PROMPT:
Your job is to print, exactly, the lines in the data below from the line with "purple triangle: (147, 153)" through the line with "purple triangle: (137, 214)", both included, and to omit any picture.

RECORDS FOR THIS TASK:
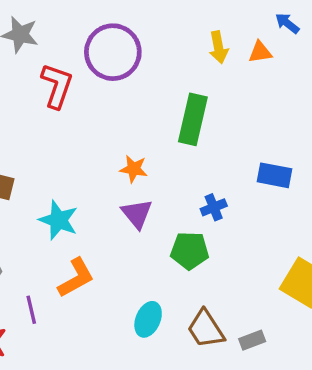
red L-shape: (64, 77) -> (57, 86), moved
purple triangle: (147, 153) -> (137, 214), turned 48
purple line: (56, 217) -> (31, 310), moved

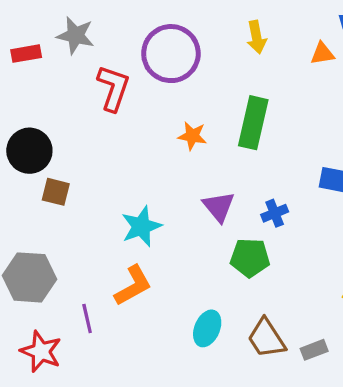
yellow arrow: (218, 47) -> (257, 37), moved
orange star: (134, 169) -> (192, 136), moved
purple triangle: (137, 214) -> (219, 207), moved
cyan star: (58, 220) -> (141, 226), moved, turned 30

TASK RESPONSE:
purple triangle: (147, 153) -> (137, 214), turned 48
purple line: (56, 217) -> (31, 310), moved

yellow arrow: (218, 47) -> (257, 37), moved
orange star: (134, 169) -> (192, 136), moved
purple triangle: (137, 214) -> (219, 207), moved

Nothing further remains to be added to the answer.